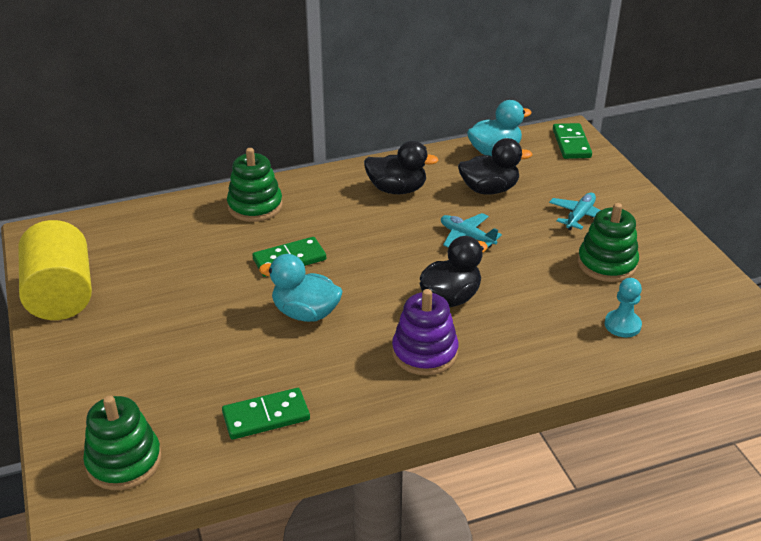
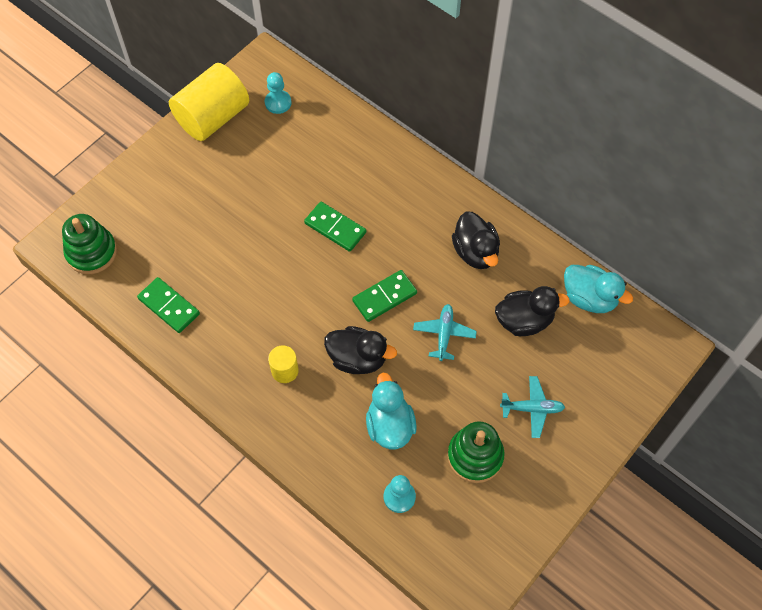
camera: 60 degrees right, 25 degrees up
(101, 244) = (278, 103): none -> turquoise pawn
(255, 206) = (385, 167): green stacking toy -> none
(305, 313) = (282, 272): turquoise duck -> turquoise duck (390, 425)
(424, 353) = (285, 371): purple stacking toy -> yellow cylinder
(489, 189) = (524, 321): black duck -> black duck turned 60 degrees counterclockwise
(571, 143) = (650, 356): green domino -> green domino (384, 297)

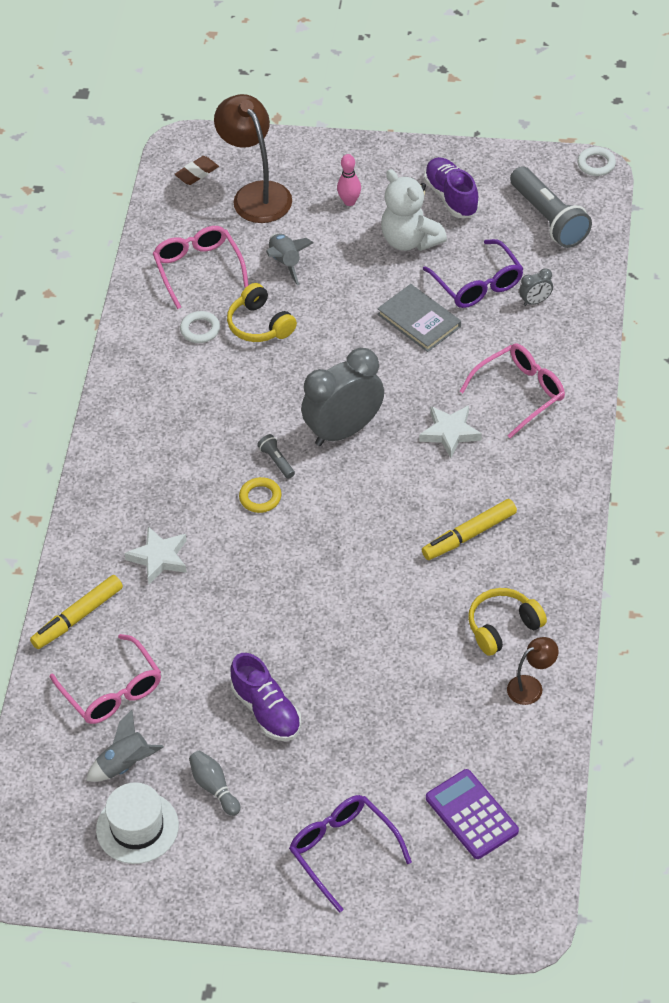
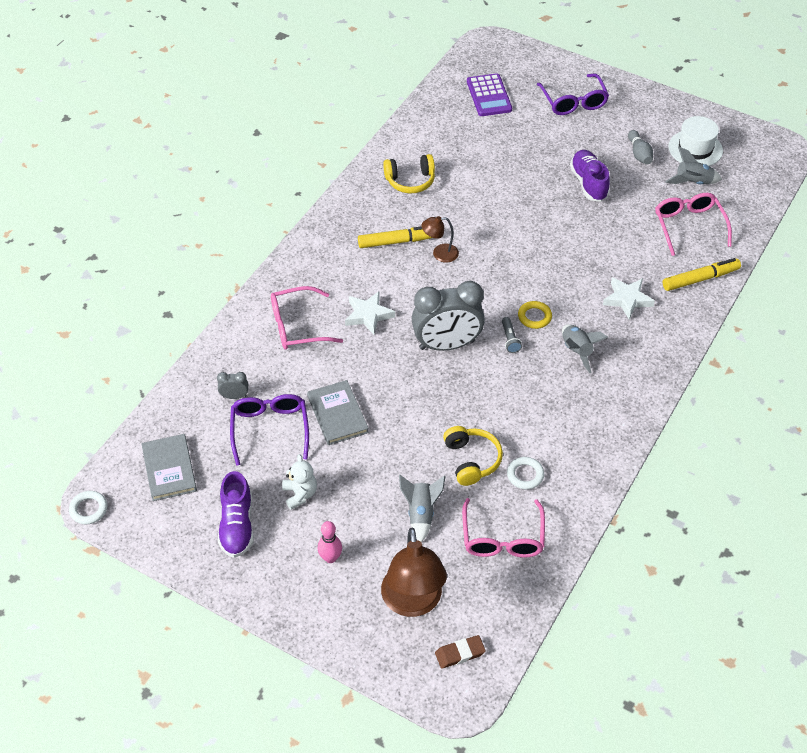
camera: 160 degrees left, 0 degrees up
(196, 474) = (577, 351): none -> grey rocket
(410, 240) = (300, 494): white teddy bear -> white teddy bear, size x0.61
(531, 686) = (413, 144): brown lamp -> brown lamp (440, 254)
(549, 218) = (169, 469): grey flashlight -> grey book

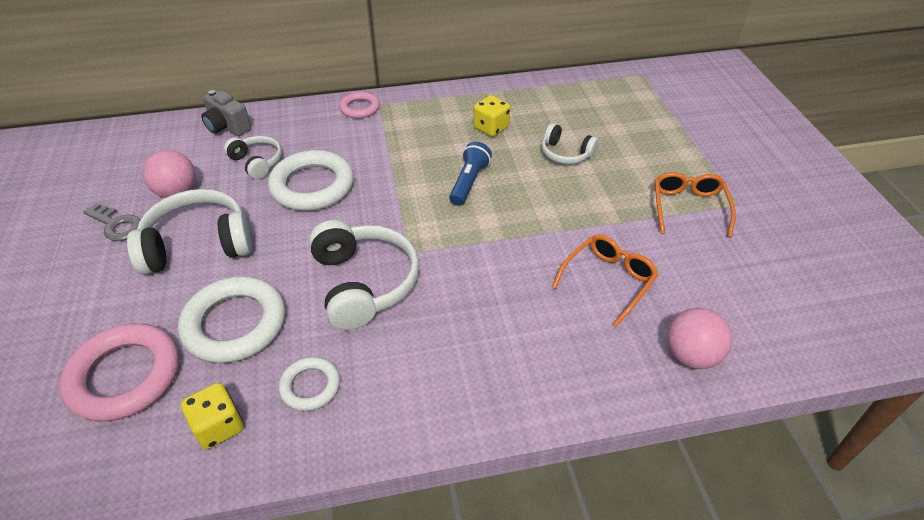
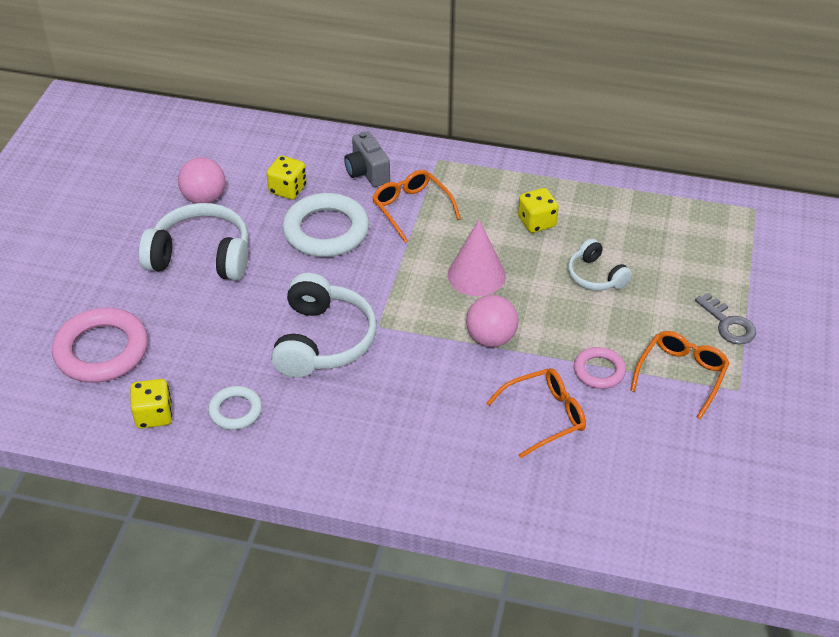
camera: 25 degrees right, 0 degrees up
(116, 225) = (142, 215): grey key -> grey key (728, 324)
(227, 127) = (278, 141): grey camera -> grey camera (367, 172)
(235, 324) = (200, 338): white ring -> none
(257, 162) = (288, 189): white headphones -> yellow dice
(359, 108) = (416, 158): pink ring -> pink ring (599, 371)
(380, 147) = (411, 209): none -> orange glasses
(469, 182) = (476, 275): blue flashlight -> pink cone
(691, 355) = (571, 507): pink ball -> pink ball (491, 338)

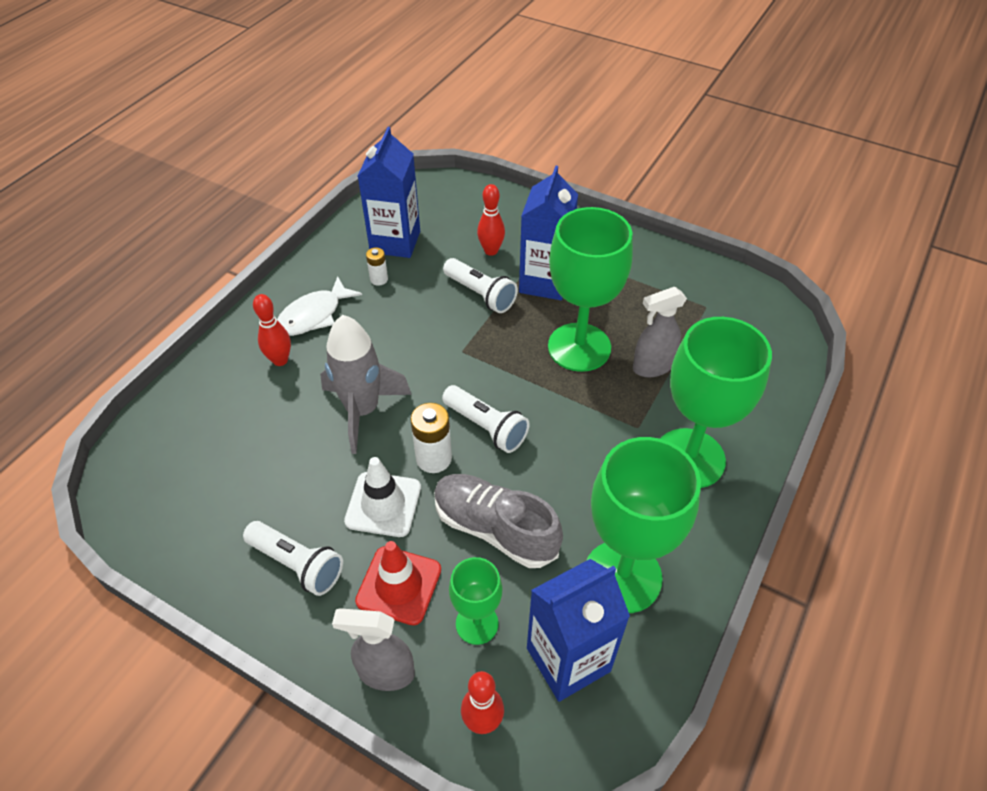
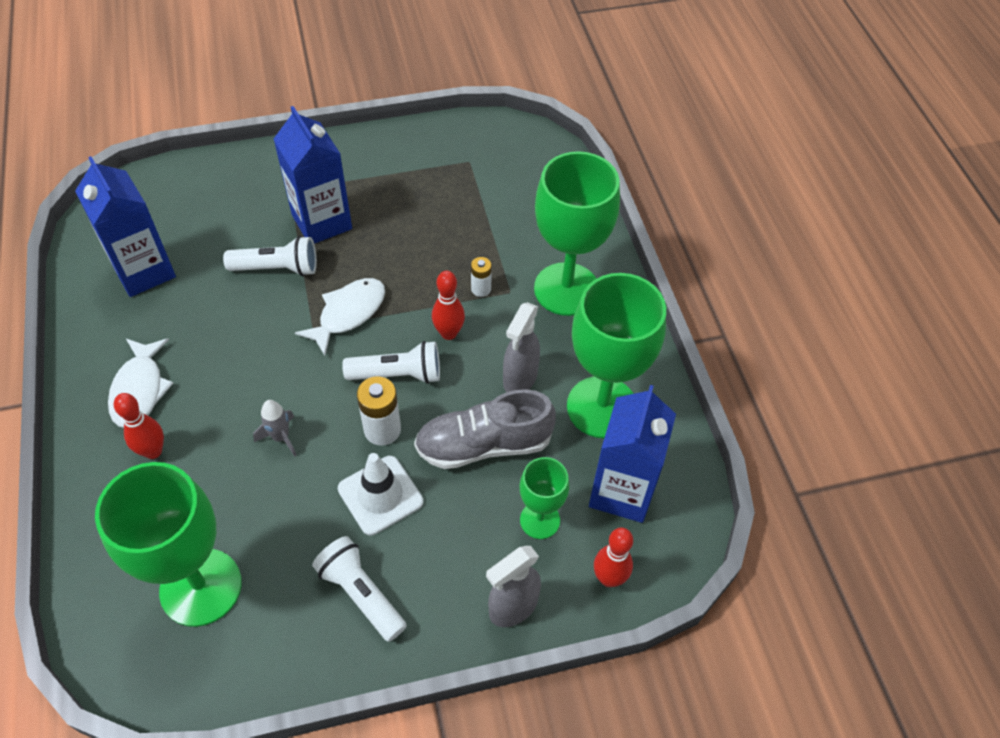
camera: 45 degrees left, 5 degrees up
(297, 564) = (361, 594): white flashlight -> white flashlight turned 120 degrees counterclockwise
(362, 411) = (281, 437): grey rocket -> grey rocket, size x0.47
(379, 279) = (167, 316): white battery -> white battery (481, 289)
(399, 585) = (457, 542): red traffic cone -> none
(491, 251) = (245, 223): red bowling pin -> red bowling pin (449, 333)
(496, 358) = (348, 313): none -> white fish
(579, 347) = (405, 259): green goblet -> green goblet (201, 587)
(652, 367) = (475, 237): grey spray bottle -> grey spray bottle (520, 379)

☆ ☆ ☆ ☆ ☆ ☆ ☆

§ EXERCISE REQUIREMENTS: If a line falls between the one containing "(101, 244) = (278, 103): none" and the last line of the entries above, both included, reproduce it exactly; leave the pictures out.

§ EXPECTED ANSWER:
(101, 244) = (278, 103): none -> turquoise pawn
(255, 206) = (385, 167): green stacking toy -> none
(305, 313) = (282, 272): turquoise duck -> turquoise duck (390, 425)
(424, 353) = (285, 371): purple stacking toy -> yellow cylinder
(489, 189) = (524, 321): black duck -> black duck turned 60 degrees counterclockwise
(571, 143) = (650, 356): green domino -> green domino (384, 297)

camera: 160 degrees left, 0 degrees up
(196, 474) = (577, 351): none -> grey rocket
(410, 240) = (300, 494): white teddy bear -> white teddy bear, size x0.61
(531, 686) = (413, 144): brown lamp -> brown lamp (440, 254)
(549, 218) = (169, 469): grey flashlight -> grey book

camera: 25 degrees right, 0 degrees up
(116, 225) = (142, 215): grey key -> grey key (728, 324)
(227, 127) = (278, 141): grey camera -> grey camera (367, 172)
(235, 324) = (200, 338): white ring -> none
(257, 162) = (288, 189): white headphones -> yellow dice
(359, 108) = (416, 158): pink ring -> pink ring (599, 371)
(380, 147) = (411, 209): none -> orange glasses
(469, 182) = (476, 275): blue flashlight -> pink cone
(691, 355) = (571, 507): pink ball -> pink ball (491, 338)

camera: 45 degrees left, 5 degrees up
(297, 564) = (361, 594): white flashlight -> white flashlight turned 120 degrees counterclockwise
(362, 411) = (281, 437): grey rocket -> grey rocket, size x0.47
(379, 279) = (167, 316): white battery -> white battery (481, 289)
(399, 585) = (457, 542): red traffic cone -> none
(491, 251) = (245, 223): red bowling pin -> red bowling pin (449, 333)
(496, 358) = (348, 313): none -> white fish
(579, 347) = (405, 259): green goblet -> green goblet (201, 587)
(652, 367) = (475, 237): grey spray bottle -> grey spray bottle (520, 379)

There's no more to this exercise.